■ **Problem**
Given the records below, would you repeat exactly the lines that begin at the one containing "(349, 432) = (481, 248): purple" and end at the one containing "(127, 364) = (699, 496): black", inclusive?

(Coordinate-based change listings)
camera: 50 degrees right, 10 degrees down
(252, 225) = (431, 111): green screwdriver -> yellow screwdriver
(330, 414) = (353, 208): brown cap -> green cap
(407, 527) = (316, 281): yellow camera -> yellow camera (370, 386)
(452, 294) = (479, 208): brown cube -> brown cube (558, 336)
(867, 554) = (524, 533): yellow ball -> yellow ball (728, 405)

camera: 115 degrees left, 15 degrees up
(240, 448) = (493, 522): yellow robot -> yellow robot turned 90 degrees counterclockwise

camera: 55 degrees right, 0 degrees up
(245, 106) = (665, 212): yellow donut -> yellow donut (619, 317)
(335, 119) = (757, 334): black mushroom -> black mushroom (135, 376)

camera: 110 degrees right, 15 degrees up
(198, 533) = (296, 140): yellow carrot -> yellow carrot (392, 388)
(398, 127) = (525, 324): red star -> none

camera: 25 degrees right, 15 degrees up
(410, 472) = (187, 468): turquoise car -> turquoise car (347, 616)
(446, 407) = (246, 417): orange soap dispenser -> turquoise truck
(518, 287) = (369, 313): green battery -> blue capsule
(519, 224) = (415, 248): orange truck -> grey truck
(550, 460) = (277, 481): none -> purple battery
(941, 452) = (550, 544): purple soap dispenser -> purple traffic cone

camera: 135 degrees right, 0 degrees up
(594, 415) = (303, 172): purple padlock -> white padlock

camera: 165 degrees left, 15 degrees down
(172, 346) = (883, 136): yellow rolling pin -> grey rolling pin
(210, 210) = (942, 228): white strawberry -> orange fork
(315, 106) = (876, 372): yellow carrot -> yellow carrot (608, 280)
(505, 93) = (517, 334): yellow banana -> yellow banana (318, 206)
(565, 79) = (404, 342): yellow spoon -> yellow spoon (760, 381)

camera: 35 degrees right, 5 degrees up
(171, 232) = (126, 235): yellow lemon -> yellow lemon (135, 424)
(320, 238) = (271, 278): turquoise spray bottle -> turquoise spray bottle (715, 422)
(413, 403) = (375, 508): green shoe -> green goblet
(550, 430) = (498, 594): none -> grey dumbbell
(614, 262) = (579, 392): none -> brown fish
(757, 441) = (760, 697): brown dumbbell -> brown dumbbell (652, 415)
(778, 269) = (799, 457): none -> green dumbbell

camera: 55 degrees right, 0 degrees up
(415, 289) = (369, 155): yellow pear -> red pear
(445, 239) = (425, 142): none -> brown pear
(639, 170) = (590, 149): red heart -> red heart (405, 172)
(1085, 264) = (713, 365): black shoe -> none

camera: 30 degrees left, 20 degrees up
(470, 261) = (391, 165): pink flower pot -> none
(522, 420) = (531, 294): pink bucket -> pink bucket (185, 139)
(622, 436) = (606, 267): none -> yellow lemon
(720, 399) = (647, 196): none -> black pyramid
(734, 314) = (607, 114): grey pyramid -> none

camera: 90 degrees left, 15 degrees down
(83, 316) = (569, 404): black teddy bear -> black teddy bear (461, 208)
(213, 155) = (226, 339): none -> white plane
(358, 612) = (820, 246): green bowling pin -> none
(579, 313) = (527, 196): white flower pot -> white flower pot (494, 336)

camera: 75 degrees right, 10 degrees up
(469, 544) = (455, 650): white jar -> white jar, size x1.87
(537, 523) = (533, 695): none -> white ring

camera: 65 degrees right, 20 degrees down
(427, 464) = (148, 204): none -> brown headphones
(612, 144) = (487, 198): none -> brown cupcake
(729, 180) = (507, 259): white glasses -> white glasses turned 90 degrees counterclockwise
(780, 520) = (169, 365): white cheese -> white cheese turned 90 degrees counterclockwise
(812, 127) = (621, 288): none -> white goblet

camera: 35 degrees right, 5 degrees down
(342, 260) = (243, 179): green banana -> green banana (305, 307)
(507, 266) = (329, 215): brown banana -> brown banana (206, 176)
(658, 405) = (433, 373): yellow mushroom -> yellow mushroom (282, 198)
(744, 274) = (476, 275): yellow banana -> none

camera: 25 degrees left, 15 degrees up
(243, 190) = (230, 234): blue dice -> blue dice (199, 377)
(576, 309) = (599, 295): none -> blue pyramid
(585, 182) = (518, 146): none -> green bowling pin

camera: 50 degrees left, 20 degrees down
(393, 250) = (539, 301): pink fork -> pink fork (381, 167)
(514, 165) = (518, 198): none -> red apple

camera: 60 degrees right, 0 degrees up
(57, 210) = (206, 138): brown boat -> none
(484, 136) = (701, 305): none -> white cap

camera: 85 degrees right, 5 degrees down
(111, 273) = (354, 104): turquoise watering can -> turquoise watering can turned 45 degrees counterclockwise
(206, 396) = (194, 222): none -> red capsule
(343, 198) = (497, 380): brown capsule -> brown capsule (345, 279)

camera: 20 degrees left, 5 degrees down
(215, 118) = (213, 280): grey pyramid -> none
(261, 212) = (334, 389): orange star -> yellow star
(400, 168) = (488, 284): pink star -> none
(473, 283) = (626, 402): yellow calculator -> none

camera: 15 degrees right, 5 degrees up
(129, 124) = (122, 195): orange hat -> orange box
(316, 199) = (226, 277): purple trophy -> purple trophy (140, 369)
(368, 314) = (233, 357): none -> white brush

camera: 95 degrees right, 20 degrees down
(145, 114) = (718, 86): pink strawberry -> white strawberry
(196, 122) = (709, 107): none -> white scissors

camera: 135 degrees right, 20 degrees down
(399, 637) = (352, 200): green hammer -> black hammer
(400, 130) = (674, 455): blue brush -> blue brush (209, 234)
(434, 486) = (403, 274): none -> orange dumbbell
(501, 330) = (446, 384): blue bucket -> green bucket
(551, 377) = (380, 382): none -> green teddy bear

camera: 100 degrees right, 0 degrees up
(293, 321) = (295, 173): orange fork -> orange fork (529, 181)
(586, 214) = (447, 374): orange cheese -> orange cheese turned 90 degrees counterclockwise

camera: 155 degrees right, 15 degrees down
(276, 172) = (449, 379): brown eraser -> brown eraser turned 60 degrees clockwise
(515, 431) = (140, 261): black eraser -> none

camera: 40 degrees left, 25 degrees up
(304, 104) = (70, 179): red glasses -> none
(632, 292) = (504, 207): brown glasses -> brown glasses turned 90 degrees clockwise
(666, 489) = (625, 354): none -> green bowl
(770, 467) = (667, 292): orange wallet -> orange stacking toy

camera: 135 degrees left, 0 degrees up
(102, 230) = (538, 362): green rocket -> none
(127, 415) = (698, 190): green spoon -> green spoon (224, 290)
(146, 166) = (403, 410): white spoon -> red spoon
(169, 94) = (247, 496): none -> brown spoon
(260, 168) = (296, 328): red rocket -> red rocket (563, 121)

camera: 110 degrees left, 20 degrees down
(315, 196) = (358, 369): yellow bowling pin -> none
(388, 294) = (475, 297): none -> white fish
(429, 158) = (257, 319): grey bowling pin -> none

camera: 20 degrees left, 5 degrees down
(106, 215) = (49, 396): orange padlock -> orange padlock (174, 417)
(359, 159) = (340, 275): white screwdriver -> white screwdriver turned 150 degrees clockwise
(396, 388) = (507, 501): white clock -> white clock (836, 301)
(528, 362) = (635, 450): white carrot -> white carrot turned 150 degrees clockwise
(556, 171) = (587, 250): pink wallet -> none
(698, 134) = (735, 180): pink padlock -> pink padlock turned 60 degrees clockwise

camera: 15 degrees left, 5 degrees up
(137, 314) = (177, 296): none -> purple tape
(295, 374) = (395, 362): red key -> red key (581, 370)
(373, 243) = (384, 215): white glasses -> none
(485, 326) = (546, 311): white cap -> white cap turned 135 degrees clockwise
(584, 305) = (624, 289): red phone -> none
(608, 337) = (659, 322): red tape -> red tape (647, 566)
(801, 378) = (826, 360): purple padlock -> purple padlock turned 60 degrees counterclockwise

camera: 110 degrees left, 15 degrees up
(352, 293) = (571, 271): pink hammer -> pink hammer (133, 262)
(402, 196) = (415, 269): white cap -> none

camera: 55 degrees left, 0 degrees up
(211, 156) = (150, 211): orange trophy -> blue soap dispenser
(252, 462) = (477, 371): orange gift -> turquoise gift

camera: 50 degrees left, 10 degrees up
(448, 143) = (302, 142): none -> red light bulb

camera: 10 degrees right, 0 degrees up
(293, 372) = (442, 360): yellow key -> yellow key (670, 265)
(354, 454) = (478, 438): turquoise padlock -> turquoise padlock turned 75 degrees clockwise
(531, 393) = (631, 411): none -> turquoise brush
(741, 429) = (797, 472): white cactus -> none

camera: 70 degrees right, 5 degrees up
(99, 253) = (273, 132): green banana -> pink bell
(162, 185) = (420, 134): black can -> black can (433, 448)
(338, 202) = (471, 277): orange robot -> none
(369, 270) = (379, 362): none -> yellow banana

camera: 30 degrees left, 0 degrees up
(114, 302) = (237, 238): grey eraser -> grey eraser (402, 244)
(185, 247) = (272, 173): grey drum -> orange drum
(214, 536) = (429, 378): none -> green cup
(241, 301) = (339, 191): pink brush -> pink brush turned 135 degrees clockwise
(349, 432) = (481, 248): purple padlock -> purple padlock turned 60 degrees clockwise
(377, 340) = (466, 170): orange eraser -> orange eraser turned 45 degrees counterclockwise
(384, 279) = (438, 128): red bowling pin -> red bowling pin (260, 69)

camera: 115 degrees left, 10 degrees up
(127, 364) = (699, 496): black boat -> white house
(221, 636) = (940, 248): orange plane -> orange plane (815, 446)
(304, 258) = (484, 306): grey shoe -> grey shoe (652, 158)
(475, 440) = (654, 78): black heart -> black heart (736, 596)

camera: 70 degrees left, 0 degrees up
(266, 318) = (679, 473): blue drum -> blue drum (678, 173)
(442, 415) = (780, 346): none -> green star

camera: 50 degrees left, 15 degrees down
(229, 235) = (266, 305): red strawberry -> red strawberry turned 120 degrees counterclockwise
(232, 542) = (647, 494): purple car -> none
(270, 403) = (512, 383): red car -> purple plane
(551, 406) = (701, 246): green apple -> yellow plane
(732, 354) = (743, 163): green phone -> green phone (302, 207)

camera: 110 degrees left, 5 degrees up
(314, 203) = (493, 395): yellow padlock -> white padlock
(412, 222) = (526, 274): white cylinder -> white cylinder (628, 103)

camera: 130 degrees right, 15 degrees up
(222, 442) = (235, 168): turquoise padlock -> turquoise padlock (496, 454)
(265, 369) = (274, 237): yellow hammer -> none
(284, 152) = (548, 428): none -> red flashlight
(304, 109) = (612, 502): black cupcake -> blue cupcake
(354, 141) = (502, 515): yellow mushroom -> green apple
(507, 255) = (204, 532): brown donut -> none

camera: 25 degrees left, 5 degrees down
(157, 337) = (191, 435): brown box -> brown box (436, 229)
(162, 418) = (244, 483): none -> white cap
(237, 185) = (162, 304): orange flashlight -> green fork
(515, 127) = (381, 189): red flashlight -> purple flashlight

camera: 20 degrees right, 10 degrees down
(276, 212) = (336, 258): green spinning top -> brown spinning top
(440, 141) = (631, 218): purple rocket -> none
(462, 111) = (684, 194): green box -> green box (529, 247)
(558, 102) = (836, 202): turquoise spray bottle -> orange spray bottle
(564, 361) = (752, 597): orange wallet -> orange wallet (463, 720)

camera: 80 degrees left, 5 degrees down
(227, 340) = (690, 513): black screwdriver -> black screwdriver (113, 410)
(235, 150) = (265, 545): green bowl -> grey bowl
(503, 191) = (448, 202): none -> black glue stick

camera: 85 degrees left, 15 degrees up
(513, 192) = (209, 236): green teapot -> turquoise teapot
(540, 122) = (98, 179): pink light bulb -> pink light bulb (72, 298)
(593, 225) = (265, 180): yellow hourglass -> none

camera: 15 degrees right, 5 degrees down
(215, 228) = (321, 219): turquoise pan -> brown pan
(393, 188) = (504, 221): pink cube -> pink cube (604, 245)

■ **Solution**
(349, 432) = (481, 248): purple padlock -> purple padlock turned 60 degrees clockwise
(377, 340) = (466, 170): orange eraser -> orange eraser turned 45 degrees counterclockwise
(384, 279) = (438, 128): red bowling pin -> red bowling pin (260, 69)

camera: 115 degrees left, 10 degrees up
(127, 364) = (699, 496): black boat -> white house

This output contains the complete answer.